### Information given:
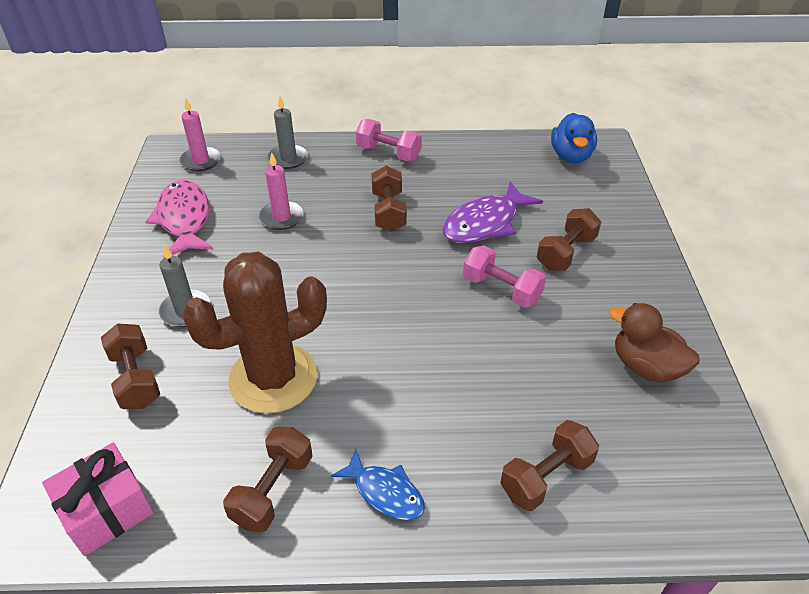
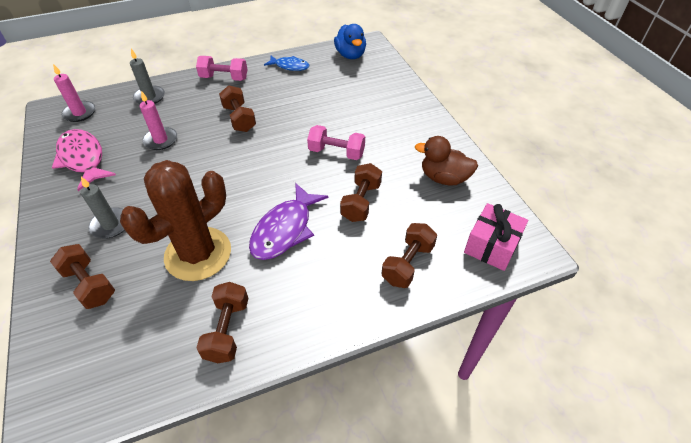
camera: 20 degrees left, 5 degrees up
(106, 510) = (104, 385): pink gift -> pink gift (491, 246)
(385, 492) = (307, 306): blue fish -> blue fish (290, 66)
(485, 223) = (309, 111): purple fish -> purple fish (285, 229)
(566, 253) = (369, 119): brown dumbbell -> brown dumbbell (361, 202)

### Required action:
With the line containing "(106, 510) = (104, 385): pink" as the first and the last line of the data as the final one, copy every line between them exactly, those two included.

### Your response:
(106, 510) = (104, 385): pink gift -> pink gift (491, 246)
(385, 492) = (307, 306): blue fish -> blue fish (290, 66)
(485, 223) = (309, 111): purple fish -> purple fish (285, 229)
(566, 253) = (369, 119): brown dumbbell -> brown dumbbell (361, 202)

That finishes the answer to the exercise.